> PROMPT
Return exactly the final stretch of the records below, opening with the line that contains "royal purple bucket" and closing with the last line.

Data entries:
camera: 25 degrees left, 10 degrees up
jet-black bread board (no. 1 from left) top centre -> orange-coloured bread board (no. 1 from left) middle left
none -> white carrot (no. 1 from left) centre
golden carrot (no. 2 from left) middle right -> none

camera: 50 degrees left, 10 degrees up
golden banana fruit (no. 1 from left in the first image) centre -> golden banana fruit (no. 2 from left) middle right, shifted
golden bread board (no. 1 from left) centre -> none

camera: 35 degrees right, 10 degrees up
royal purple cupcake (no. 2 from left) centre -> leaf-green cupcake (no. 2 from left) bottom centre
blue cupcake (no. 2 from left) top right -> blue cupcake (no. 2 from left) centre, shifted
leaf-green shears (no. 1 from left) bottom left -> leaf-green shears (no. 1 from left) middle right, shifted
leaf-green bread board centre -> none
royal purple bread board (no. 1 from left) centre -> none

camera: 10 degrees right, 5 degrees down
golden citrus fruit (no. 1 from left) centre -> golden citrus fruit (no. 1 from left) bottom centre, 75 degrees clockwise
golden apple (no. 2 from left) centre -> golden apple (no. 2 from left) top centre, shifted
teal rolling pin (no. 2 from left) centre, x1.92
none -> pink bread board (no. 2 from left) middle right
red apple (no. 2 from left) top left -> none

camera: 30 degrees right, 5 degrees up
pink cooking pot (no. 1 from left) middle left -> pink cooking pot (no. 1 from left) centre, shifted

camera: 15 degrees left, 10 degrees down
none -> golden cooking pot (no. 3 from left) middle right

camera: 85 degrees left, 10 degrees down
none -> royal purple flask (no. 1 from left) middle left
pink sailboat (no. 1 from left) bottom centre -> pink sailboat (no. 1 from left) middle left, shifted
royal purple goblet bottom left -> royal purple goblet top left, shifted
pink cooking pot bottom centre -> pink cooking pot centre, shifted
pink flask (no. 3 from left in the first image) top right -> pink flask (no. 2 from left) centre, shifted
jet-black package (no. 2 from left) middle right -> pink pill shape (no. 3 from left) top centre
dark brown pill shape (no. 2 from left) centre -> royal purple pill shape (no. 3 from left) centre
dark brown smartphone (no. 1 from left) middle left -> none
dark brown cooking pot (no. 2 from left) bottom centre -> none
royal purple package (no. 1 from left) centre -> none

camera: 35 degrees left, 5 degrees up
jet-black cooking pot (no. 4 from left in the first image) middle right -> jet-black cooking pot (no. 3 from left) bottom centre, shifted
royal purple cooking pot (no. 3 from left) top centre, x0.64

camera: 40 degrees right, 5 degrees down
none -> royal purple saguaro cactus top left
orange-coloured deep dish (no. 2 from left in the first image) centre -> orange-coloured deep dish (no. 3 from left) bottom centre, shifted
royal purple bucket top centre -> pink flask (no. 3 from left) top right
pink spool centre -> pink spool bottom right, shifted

> TASK OUTPUT
royal purple bucket top centre -> pink flask (no. 3 from left) top right
pink spool centre -> pink spool bottom right, shifted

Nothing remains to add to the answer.